WHAT THE TASK REQUIRES »
Nothing in the records should be altered; retype them all exactly.

++++ SOURCE MATERIAL ++++

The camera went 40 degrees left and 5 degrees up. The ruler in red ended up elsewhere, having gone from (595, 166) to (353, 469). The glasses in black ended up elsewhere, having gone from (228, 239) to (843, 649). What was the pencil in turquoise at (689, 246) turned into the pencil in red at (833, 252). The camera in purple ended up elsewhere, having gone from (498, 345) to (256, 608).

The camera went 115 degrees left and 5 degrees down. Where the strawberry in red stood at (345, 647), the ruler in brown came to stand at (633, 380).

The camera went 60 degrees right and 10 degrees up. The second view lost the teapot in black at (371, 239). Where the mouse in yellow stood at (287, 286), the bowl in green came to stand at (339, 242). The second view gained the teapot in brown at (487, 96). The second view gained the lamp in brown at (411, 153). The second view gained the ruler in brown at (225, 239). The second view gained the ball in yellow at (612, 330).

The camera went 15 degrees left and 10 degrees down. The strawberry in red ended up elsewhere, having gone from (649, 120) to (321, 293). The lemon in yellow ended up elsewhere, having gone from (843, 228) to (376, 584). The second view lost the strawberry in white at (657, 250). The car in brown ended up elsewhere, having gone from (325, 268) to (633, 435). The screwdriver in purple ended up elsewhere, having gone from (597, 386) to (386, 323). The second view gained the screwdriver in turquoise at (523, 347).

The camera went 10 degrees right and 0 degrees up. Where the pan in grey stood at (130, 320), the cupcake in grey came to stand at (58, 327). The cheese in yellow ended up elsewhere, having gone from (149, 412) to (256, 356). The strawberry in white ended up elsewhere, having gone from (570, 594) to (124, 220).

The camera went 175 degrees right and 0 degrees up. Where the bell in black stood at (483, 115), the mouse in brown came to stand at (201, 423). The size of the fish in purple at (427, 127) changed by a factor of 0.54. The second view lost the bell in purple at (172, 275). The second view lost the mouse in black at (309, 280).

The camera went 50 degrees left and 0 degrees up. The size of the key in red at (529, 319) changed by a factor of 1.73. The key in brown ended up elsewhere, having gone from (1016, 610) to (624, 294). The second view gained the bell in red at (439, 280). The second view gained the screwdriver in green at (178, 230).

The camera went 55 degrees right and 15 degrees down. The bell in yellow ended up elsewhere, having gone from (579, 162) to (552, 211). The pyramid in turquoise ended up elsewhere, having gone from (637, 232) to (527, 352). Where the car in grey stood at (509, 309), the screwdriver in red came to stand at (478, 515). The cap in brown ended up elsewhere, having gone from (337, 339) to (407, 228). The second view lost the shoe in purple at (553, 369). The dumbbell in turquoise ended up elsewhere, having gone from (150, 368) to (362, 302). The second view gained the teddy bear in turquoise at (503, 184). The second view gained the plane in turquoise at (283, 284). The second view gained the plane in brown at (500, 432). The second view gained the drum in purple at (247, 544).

++++

SOLUTION TO THE PROBLEM »
The camera went 40 degrees left and 5 degrees up. The ruler in red ended up elsewhere, having gone from (595, 166) to (353, 469). The glasses in black ended up elsewhere, having gone from (228, 239) to (843, 649). What was the pencil in turquoise at (689, 246) turned into the pencil in red at (833, 252). The camera in purple ended up elsewhere, having gone from (498, 345) to (256, 608).

The camera went 115 degrees left and 5 degrees down. Where the strawberry in red stood at (345, 647), the ruler in brown came to stand at (633, 380).

The camera went 60 degrees right and 10 degrees up. The second view lost the teapot in black at (371, 239). Where the mouse in yellow stood at (287, 286), the bowl in green came to stand at (339, 242). The second view gained the teapot in brown at (487, 96). The second view gained the lamp in brown at (411, 153). The second view gained the ruler in brown at (225, 239). The second view gained the ball in yellow at (612, 330).

The camera went 15 degrees left and 10 degrees down. The strawberry in red ended up elsewhere, having gone from (649, 120) to (321, 293). The lemon in yellow ended up elsewhere, having gone from (843, 228) to (376, 584). The second view lost the strawberry in white at (657, 250). The car in brown ended up elsewhere, having gone from (325, 268) to (633, 435). The screwdriver in purple ended up elsewhere, having gone from (597, 386) to (386, 323). The second view gained the screwdriver in turquoise at (523, 347).

The camera went 10 degrees right and 0 degrees up. Where the pan in grey stood at (130, 320), the cupcake in grey came to stand at (58, 327). The cheese in yellow ended up elsewhere, having gone from (149, 412) to (256, 356). The strawberry in white ended up elsewhere, having gone from (570, 594) to (124, 220).

The camera went 175 degrees right and 0 degrees up. Where the bell in black stood at (483, 115), the mouse in brown came to stand at (201, 423). The size of the fish in purple at (427, 127) changed by a factor of 0.54. The second view lost the bell in purple at (172, 275). The second view lost the mouse in black at (309, 280).

The camera went 50 degrees left and 0 degrees up. The size of the key in red at (529, 319) changed by a factor of 1.73. The key in brown ended up elsewhere, having gone from (1016, 610) to (624, 294). The second view gained the bell in red at (439, 280). The second view gained the screwdriver in green at (178, 230).

The camera went 55 degrees right and 15 degrees down. The bell in yellow ended up elsewhere, having gone from (579, 162) to (552, 211). The pyramid in turquoise ended up elsewhere, having gone from (637, 232) to (527, 352). Where the car in grey stood at (509, 309), the screwdriver in red came to stand at (478, 515). The cap in brown ended up elsewhere, having gone from (337, 339) to (407, 228). The second view lost the shoe in purple at (553, 369). The dumbbell in turquoise ended up elsewhere, having gone from (150, 368) to (362, 302). The second view gained the teddy bear in turquoise at (503, 184). The second view gained the plane in turquoise at (283, 284). The second view gained the plane in brown at (500, 432). The second view gained the drum in purple at (247, 544).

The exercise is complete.